In the entries that follow, which lines hold the string "rocket"? List them.

AVAILABLE DATA
^^^^^^^^

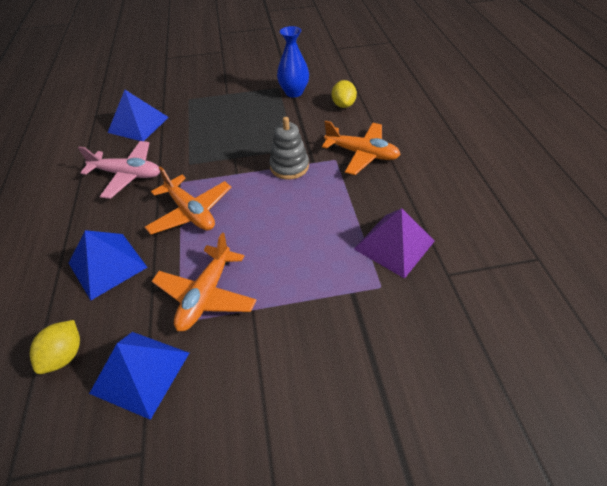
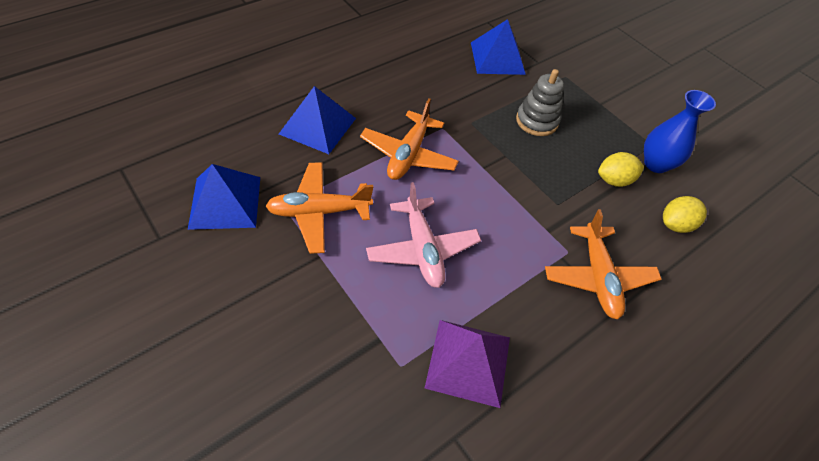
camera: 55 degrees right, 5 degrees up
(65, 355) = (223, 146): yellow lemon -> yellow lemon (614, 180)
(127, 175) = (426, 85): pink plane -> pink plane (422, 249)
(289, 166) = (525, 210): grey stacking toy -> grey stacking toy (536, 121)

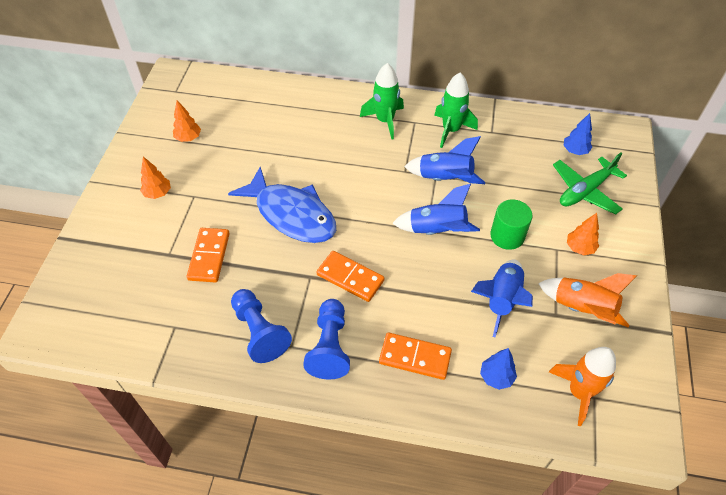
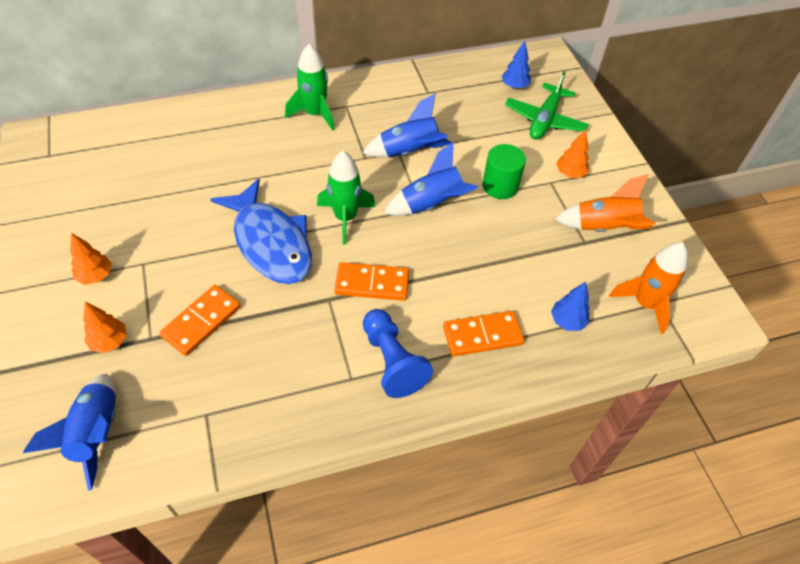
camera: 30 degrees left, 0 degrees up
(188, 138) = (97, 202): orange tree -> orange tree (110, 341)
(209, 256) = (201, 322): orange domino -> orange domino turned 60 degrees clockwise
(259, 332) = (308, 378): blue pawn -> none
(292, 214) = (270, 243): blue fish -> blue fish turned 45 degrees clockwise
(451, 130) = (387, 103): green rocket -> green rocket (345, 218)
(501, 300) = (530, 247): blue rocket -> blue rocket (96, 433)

^^^^^^^^

ANSWER FOR THIS EXERCISE
(451, 130) = (387, 103): green rocket -> green rocket (345, 218)
(501, 300) = (530, 247): blue rocket -> blue rocket (96, 433)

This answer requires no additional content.